• [WHAT IS EXPECTED] This exercise calls for duplicating every entry below exactly, without the images.

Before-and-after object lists

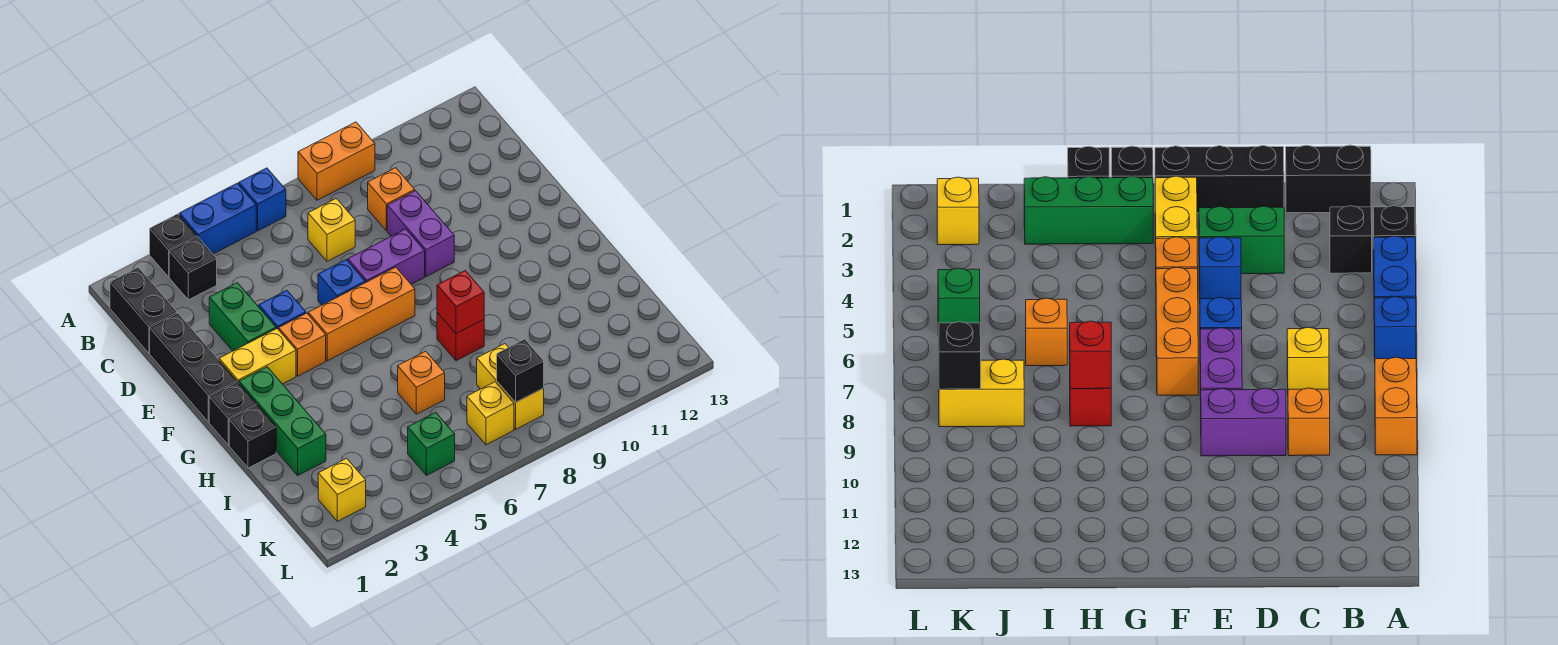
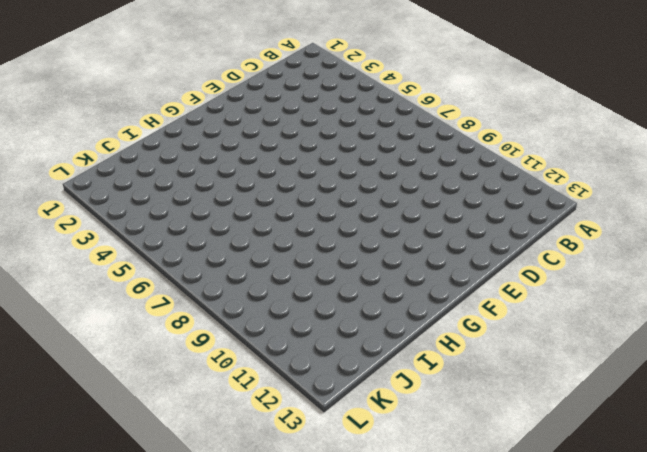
none -> black brick A3 level 1
none -> blue brick A4:A5 level 1
none -> blue brick A6 level 1

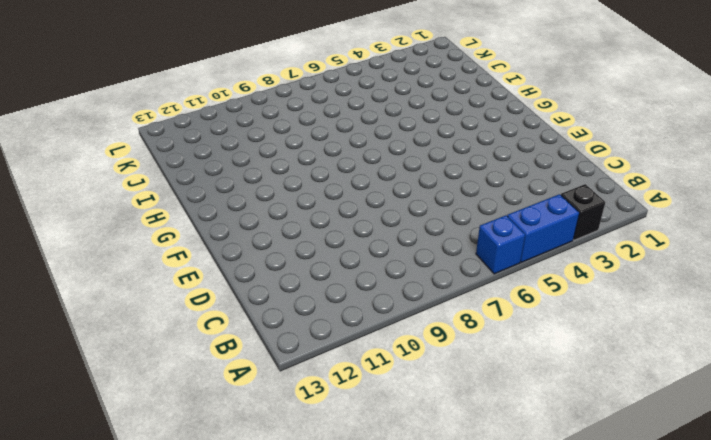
none -> orange brick A8:A9 level 1
none -> black brick B1:C1 level 1
none -> black brick B3 level 1

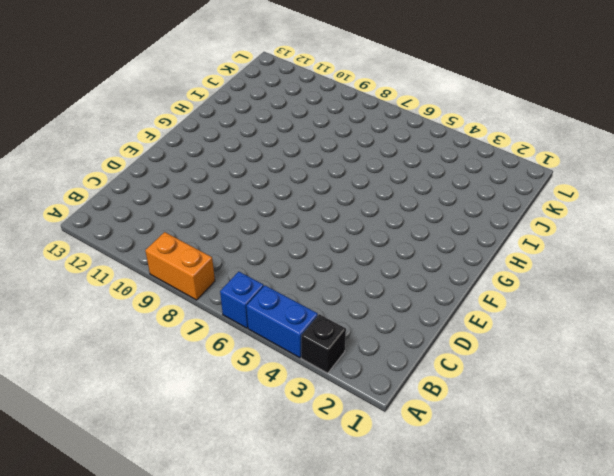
none -> black brick B1:C1 level 1
none -> black brick B3 level 1
none -> yellow brick C7 level 1

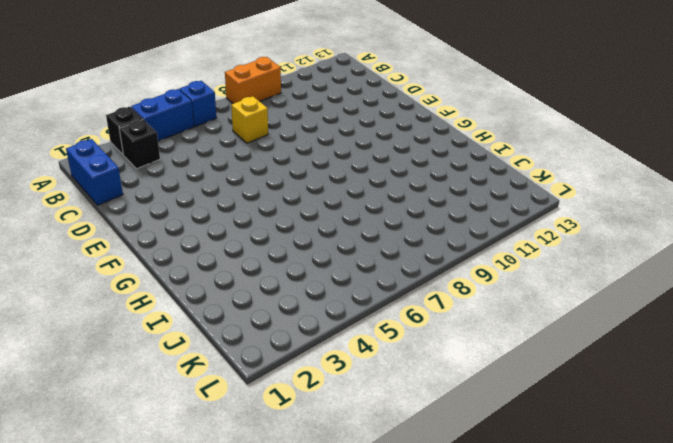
blue brick B1:C1 level 1 -> black brick B1:C1 level 1
none -> orange brick C9 level 1
none -> black brick D1:F1 level 1
none -> green brick D3:E3 level 1

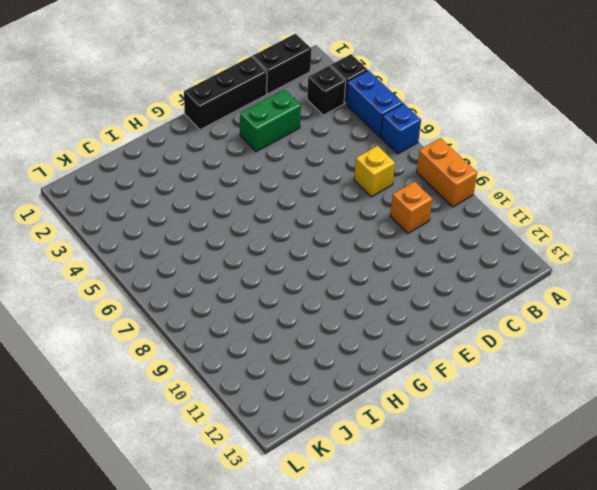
none -> purple brick D9:E9 level 1
none -> blue brick E4 level 1
none -> blue brick E6 level 1

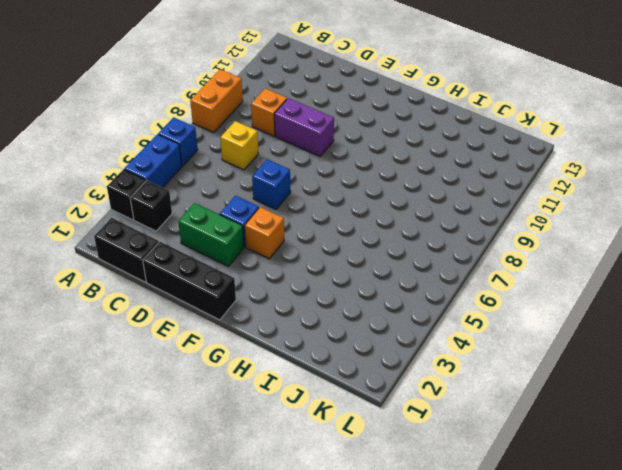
none -> purple brick E7:E8 level 1
none -> yellow brick F2:F3 level 1
none -> orange brick F5:F7 level 1

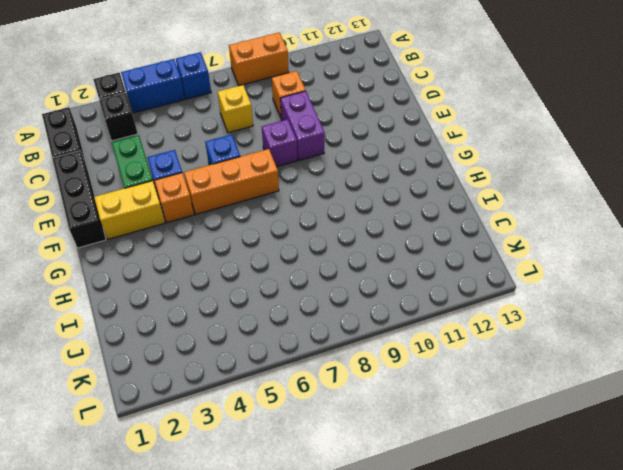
purple brick E8 level 1 -> purple brick E7:E8 level 1
none -> black brick G1 level 1
none -> green brick G2:I2 level 1
none -> black brick H1 level 1

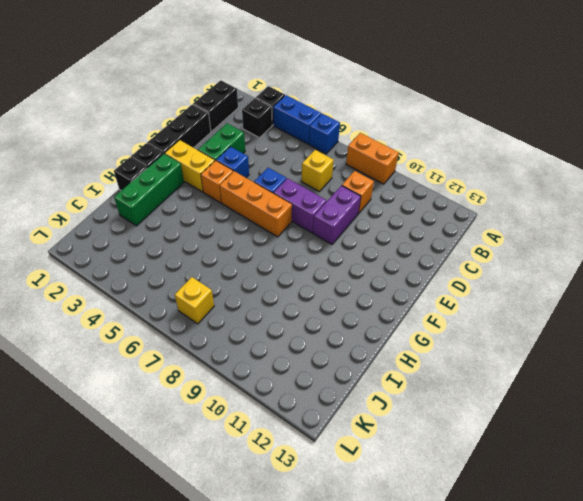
none -> red brick H8 level 1
none -> orange brick I6 level 1
none -> yellow brick J8:K8 level 1

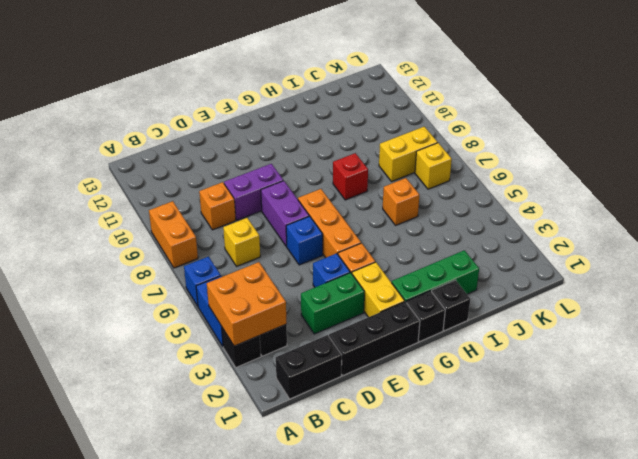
orange brick A3:B4 level 2 -> none
none -> yellow brick K2 level 1
none -> green brick K5 level 1
none -> red brick H8 level 2

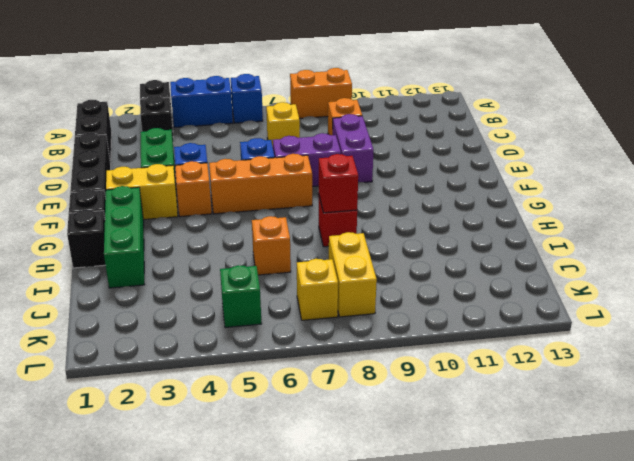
none -> yellow brick K2 level 1
none -> black brick K8 level 2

• [ANSWER TO THIS TASK]
none -> black brick A3 level 1
none -> blue brick A4:A5 level 1
none -> blue brick A6 level 1

none -> orange brick A8:A9 level 1
none -> black brick B1:C1 level 1
none -> black brick B3 level 1

none -> black brick B1:C1 level 1
none -> black brick B3 level 1
none -> yellow brick C7 level 1

blue brick B1:C1 level 1 -> black brick B1:C1 level 1
none -> orange brick C9 level 1
none -> black brick D1:F1 level 1
none -> green brick D3:E3 level 1

none -> purple brick D9:E9 level 1
none -> blue brick E4 level 1
none -> blue brick E6 level 1

none -> purple brick E7:E8 level 1
none -> yellow brick F2:F3 level 1
none -> orange brick F5:F7 level 1

purple brick E8 level 1 -> purple brick E7:E8 level 1
none -> black brick G1 level 1
none -> green brick G2:I2 level 1
none -> black brick H1 level 1

none -> red brick H8 level 1
none -> orange brick I6 level 1
none -> yellow brick J8:K8 level 1

orange brick A3:B4 level 2 -> none
none -> yellow brick K2 level 1
none -> green brick K5 level 1
none -> red brick H8 level 2

none -> yellow brick K2 level 1
none -> black brick K8 level 2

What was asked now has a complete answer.